[TASK]
Which lines of the material hold the word "yellow"? Copy each one.

[INPUT]
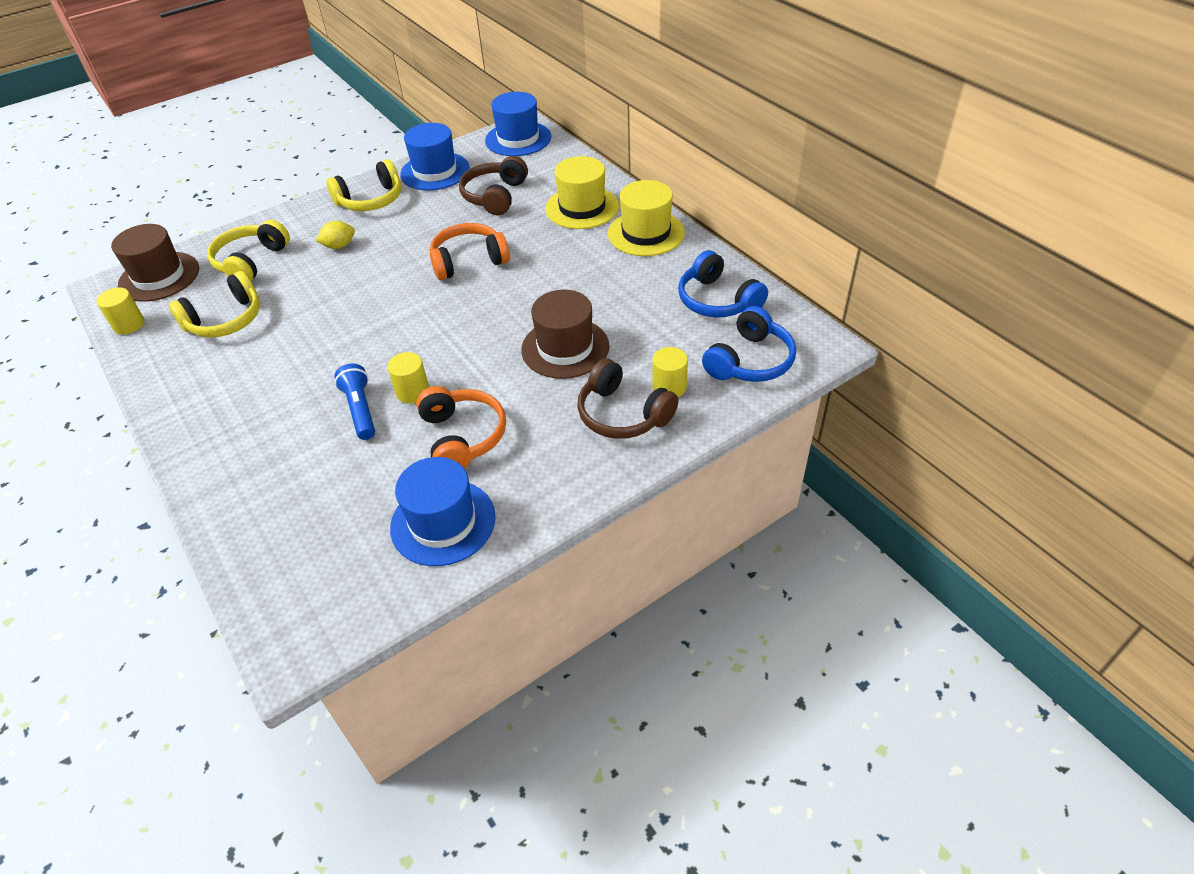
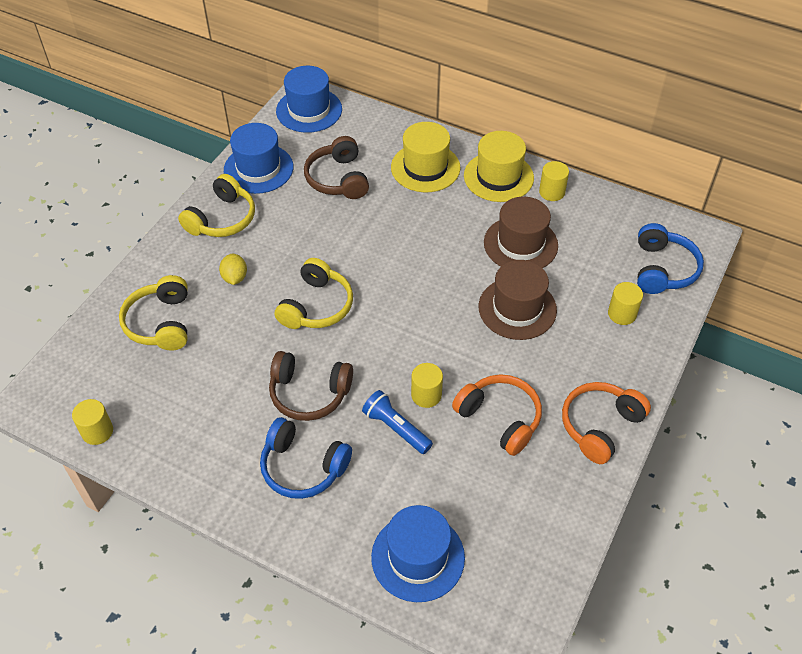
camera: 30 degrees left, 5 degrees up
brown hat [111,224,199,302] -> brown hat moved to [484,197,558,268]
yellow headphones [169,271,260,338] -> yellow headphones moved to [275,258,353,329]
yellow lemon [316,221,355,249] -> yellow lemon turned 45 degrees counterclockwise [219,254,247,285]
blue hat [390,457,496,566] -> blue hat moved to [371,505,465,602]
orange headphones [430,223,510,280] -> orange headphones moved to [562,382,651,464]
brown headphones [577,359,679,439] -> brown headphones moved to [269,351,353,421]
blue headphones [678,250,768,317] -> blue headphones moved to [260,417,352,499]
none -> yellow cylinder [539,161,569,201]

[TASK OUTPUT]
yellow headphones [169,271,260,338] -> yellow headphones moved to [275,258,353,329]
yellow lemon [316,221,355,249] -> yellow lemon turned 45 degrees counterclockwise [219,254,247,285]
none -> yellow cylinder [539,161,569,201]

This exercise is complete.